**Work to complete:**
Your answer should be exactly the lines from the one that contains "U36: NAND (in G22, in W21, out T23) -> none" through the final line of the entries below, and nothing else.

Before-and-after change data
※ ※ ※

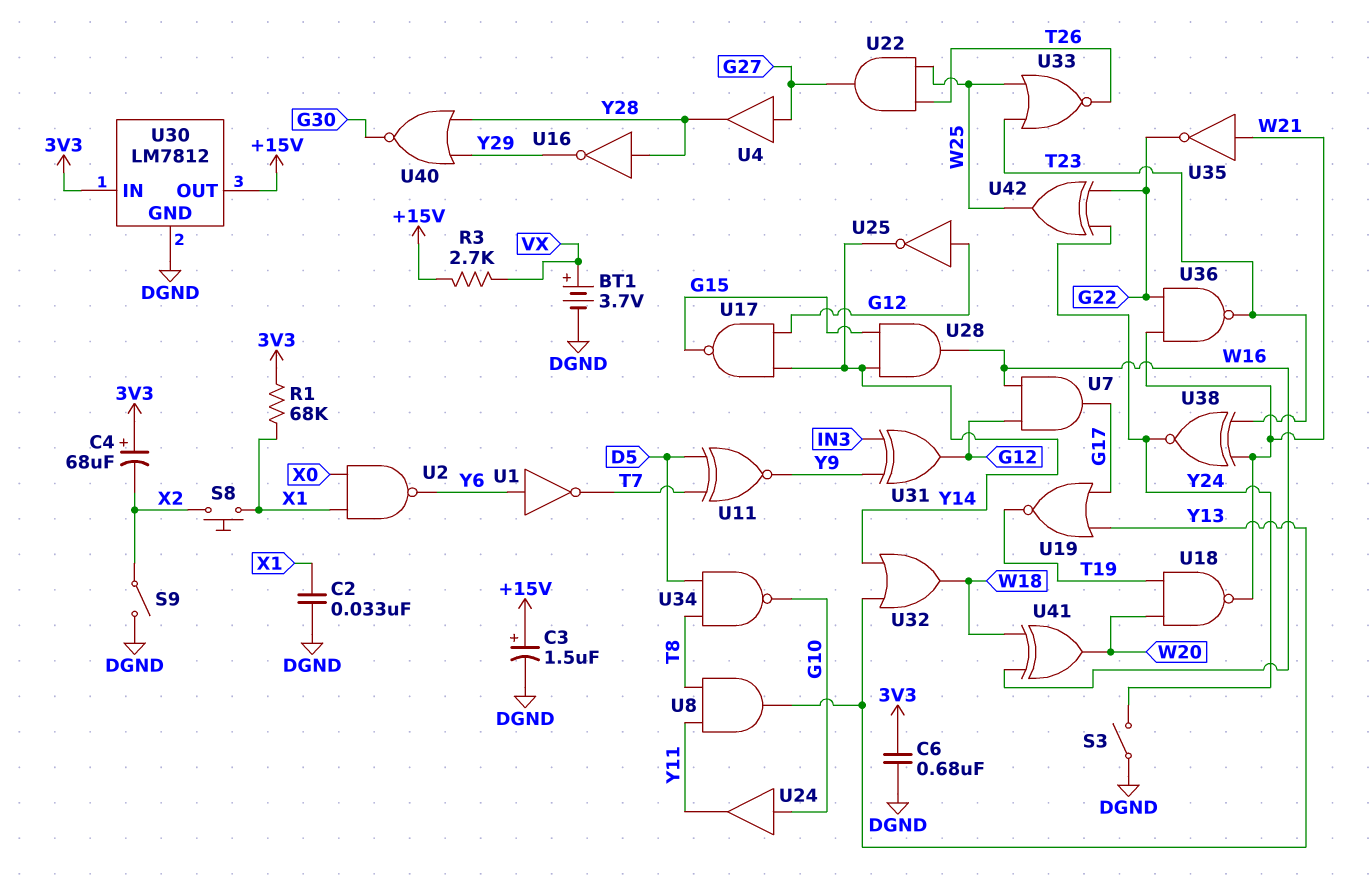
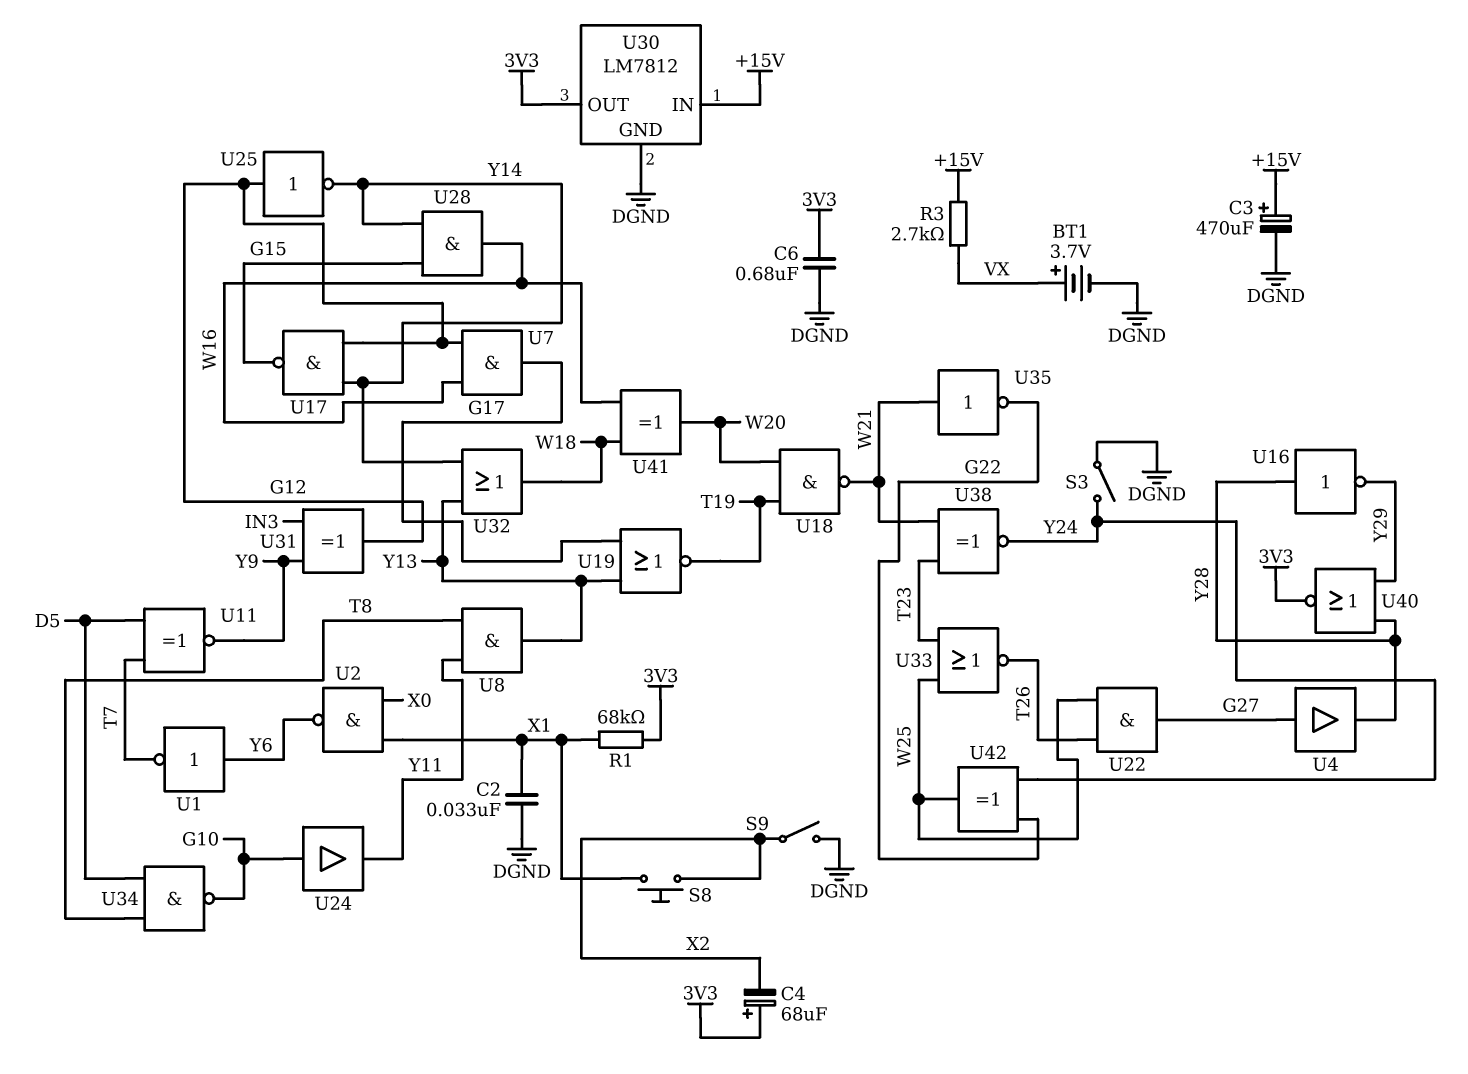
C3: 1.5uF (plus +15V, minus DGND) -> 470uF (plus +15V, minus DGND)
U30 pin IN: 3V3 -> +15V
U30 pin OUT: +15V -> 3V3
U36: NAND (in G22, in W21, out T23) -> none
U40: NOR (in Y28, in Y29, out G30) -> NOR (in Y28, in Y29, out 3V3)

※ ※ ※

**Reply to the task:**
U36: NAND (in G22, in W21, out T23) -> none
U40: NOR (in Y28, in Y29, out G30) -> NOR (in Y28, in Y29, out 3V3)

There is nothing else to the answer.